TASK BRIEF: Your answer should hold only the lines from the one containing "R6: 100k (+5V, VB) -> 110k (+5V, VB)" through the last line below, copied exactly; pictures stay out.

----

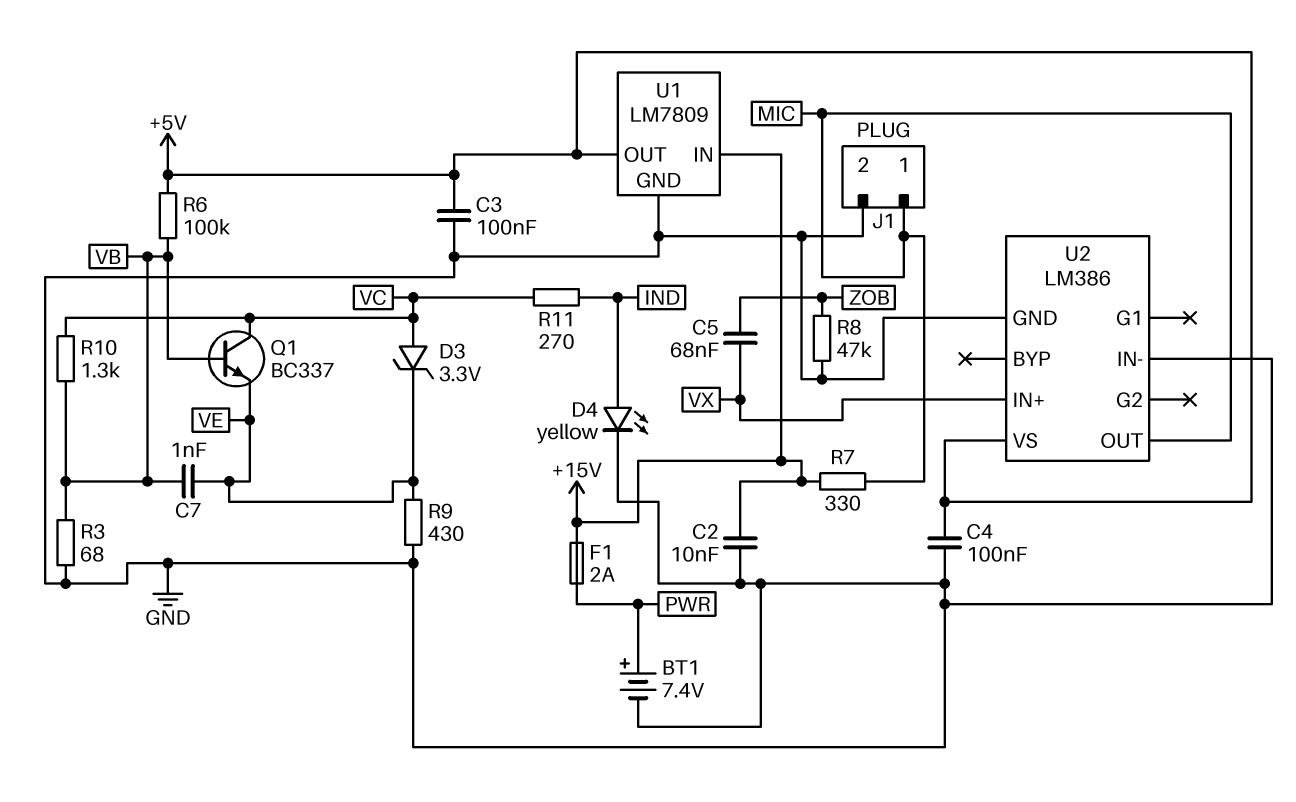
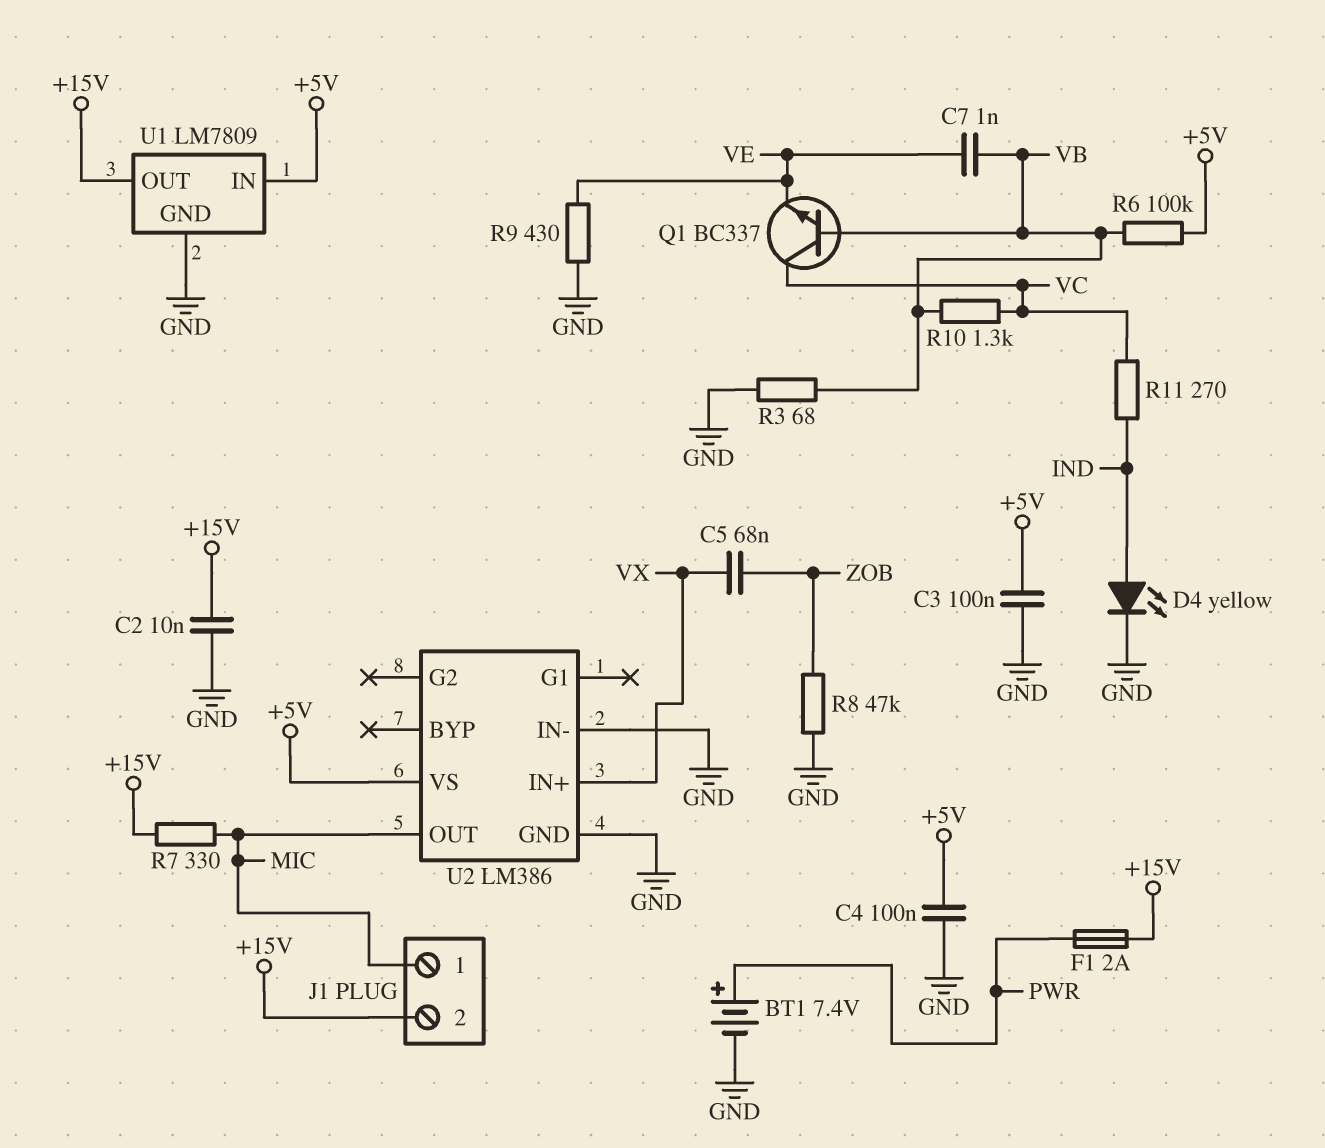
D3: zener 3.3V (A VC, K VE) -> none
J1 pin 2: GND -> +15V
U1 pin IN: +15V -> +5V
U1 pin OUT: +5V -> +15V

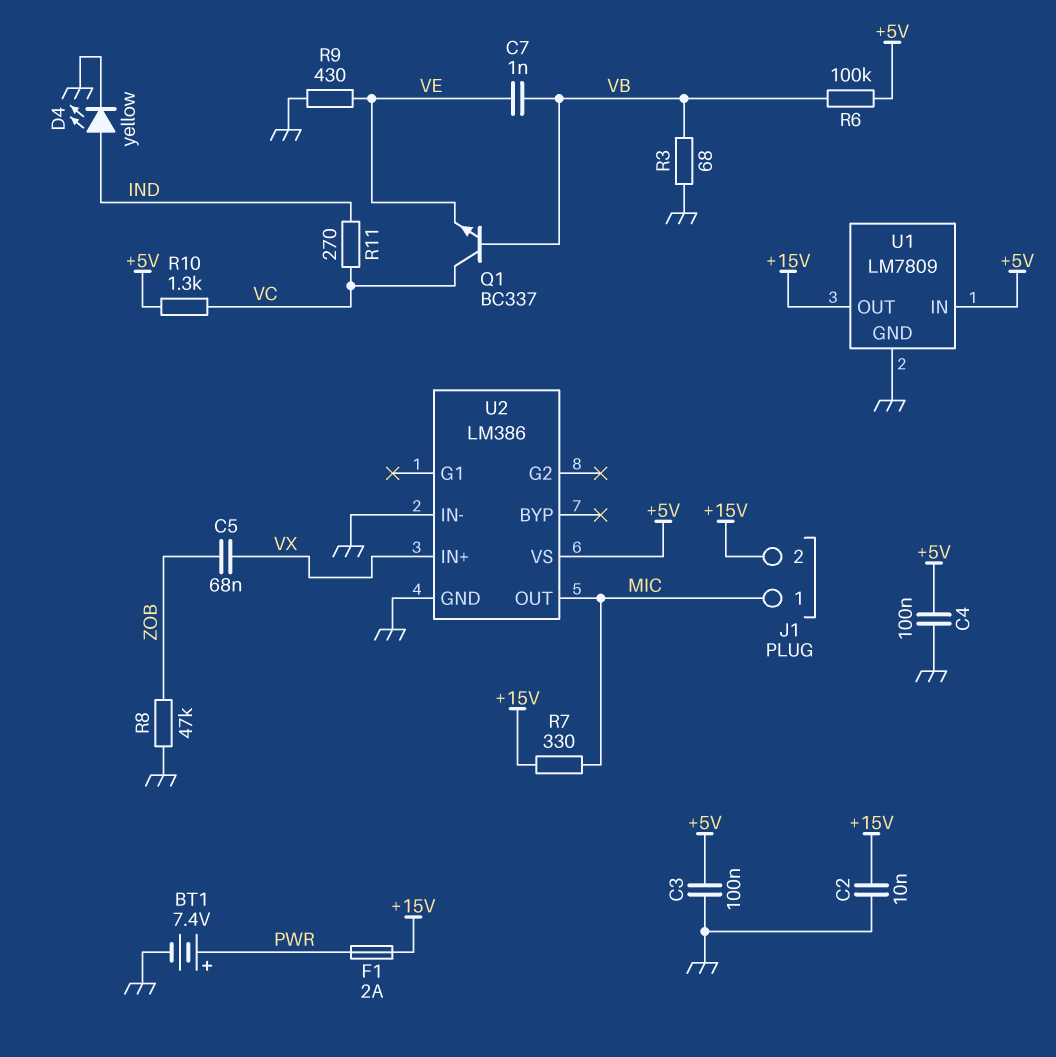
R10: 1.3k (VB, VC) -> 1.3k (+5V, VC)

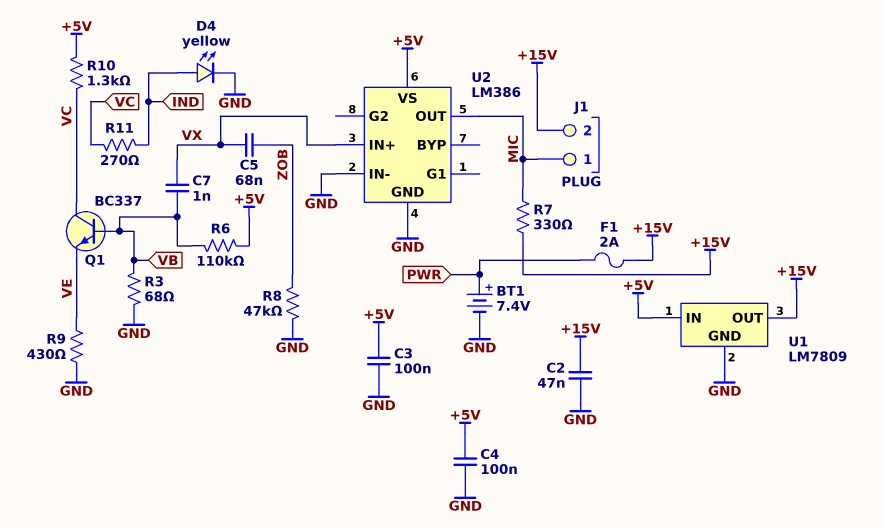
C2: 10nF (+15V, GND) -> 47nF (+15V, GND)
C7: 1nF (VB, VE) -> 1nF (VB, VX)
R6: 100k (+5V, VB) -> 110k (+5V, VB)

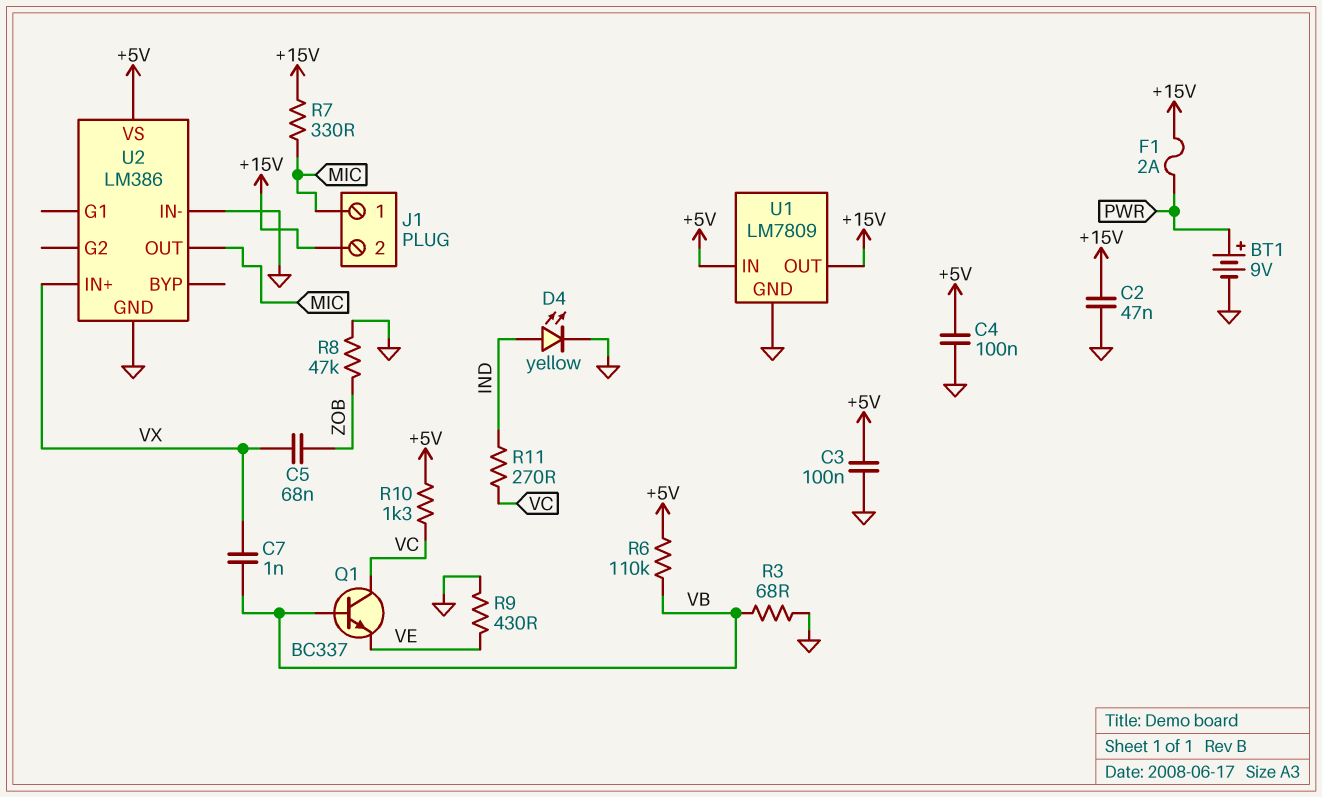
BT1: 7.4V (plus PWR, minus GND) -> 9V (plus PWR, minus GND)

----

YOUR RESPONSE:
R6: 100k (+5V, VB) -> 110k (+5V, VB)

BT1: 7.4V (plus PWR, minus GND) -> 9V (plus PWR, minus GND)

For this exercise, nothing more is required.